• _What you should do_
Reproduce all the lines below exactly and omit the images.

• _Data excerpt_
+ + + + + + +
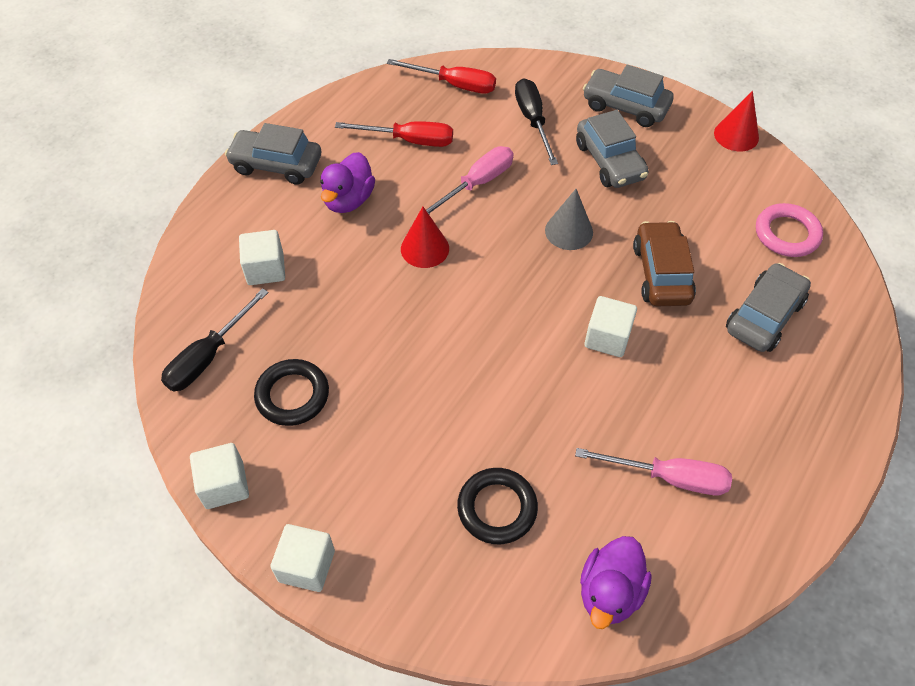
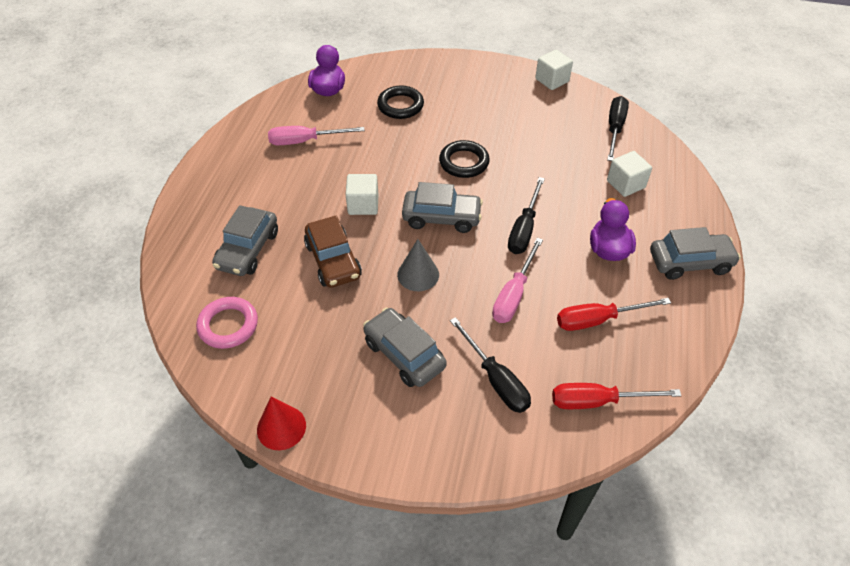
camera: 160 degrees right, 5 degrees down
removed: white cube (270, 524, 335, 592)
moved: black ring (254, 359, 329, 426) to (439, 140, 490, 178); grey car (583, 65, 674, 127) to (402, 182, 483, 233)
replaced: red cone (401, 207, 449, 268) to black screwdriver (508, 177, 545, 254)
+ + + + + + +
• _Response_
camera: 160 degrees right, 5 degrees down
removed: white cube (270, 524, 335, 592)
moved: black ring (254, 359, 329, 426) to (439, 140, 490, 178); grey car (583, 65, 674, 127) to (402, 182, 483, 233)
replaced: red cone (401, 207, 449, 268) to black screwdriver (508, 177, 545, 254)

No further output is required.